(Information shown begins)
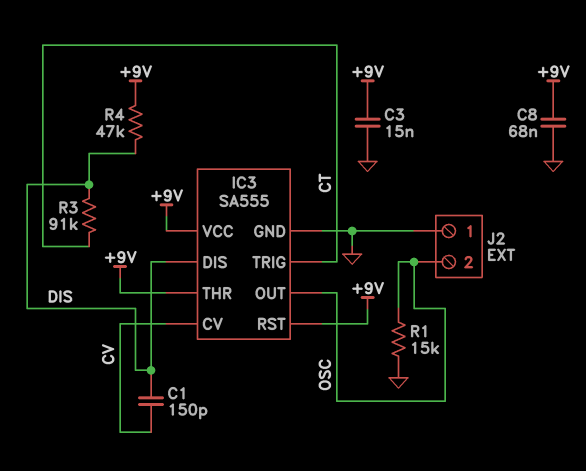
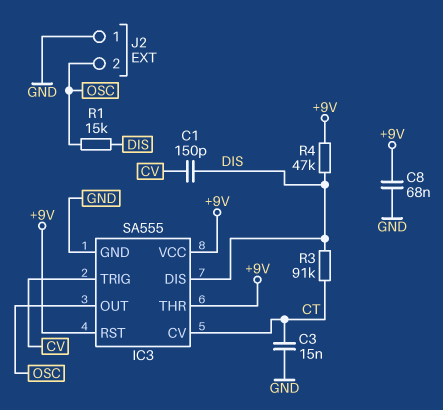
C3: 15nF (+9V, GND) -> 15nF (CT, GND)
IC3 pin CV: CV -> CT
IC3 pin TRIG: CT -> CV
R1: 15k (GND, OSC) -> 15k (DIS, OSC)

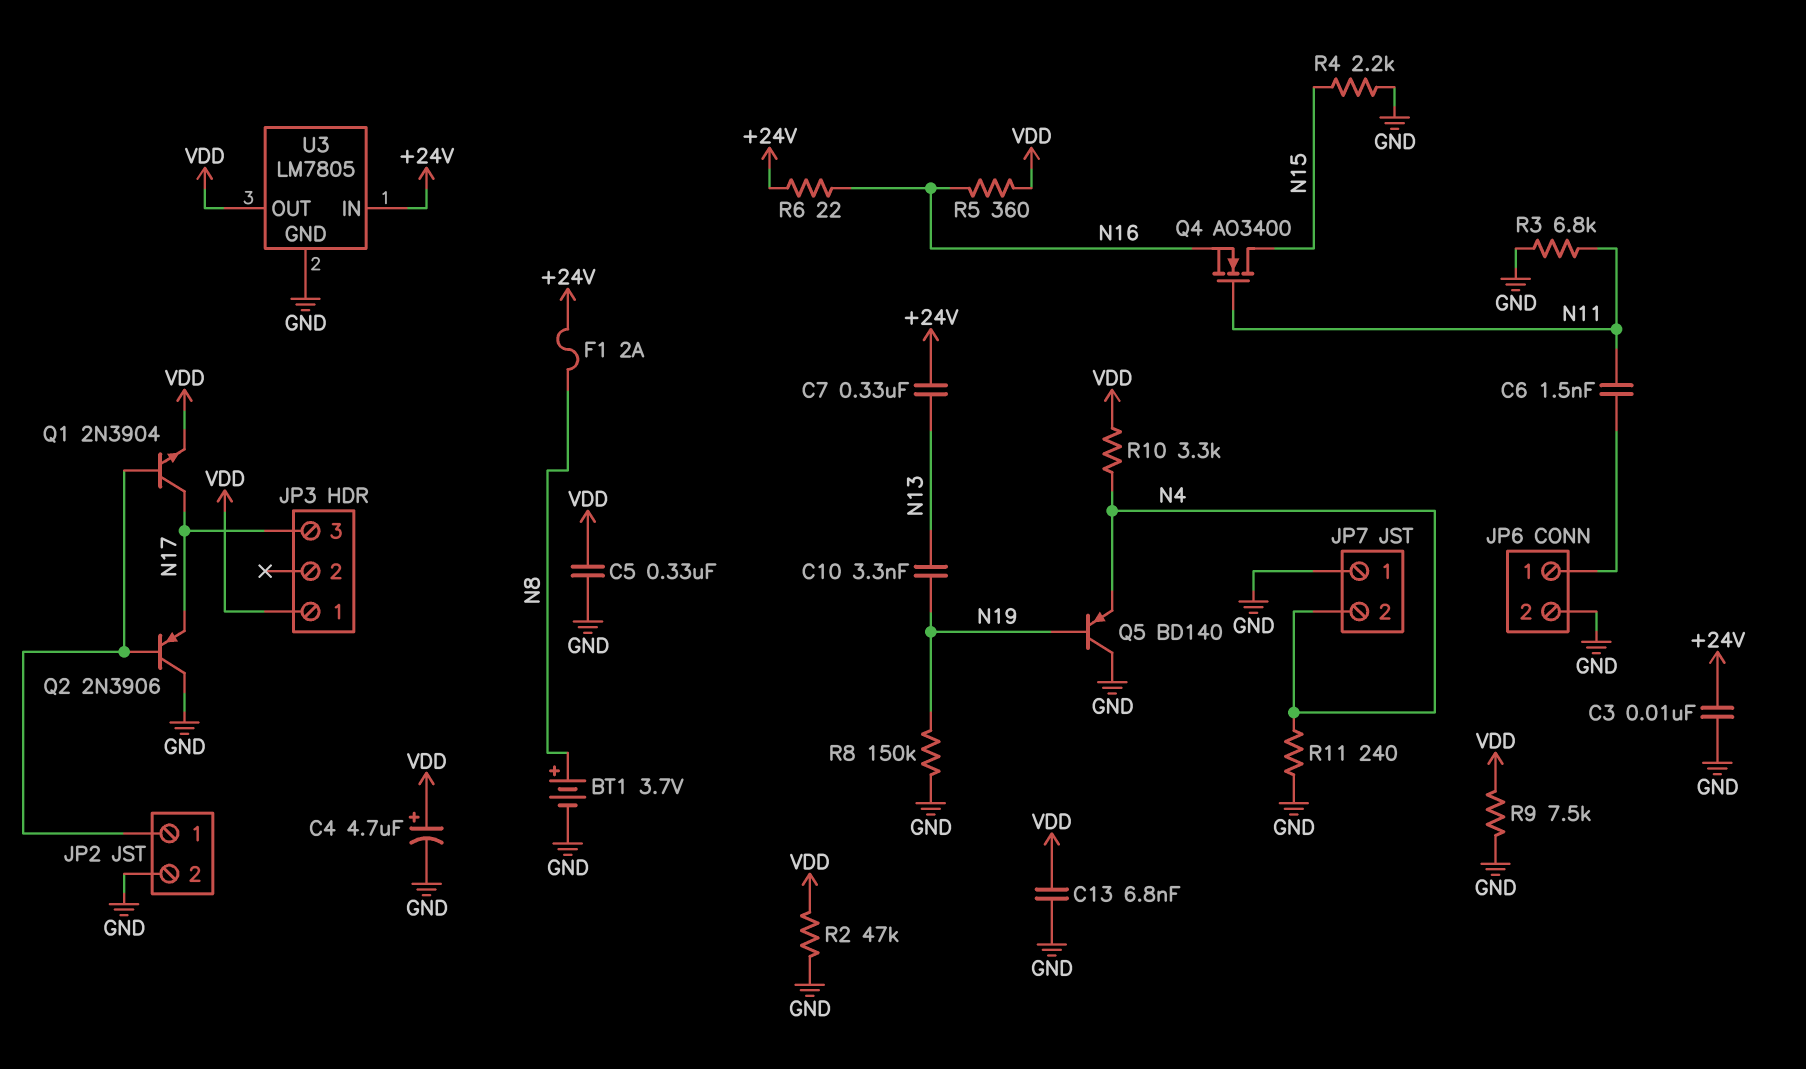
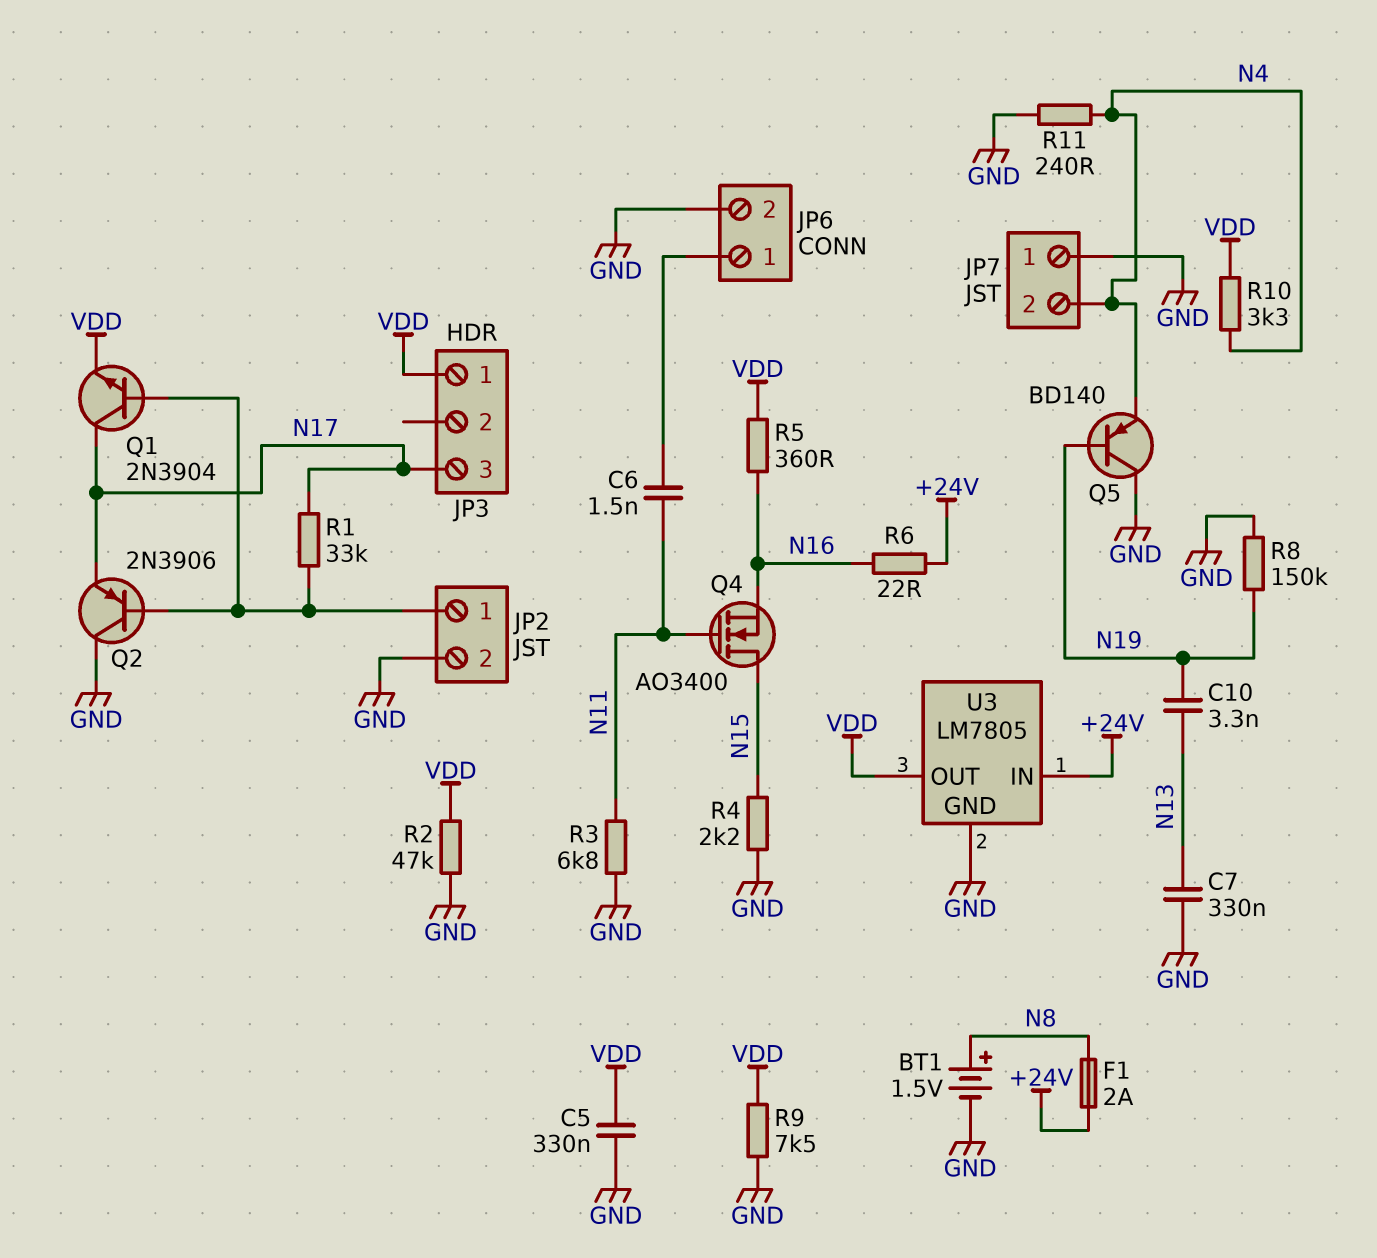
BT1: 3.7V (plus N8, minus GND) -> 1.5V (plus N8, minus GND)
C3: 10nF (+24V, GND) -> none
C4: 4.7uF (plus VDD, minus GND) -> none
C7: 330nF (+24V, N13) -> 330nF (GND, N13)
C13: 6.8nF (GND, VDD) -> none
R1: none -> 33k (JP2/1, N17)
(Information shown ends)
**Exercise description:** Look at each line above and note whether it holds the word "plus". Report how many do, as the number only.

**Final answer:** 2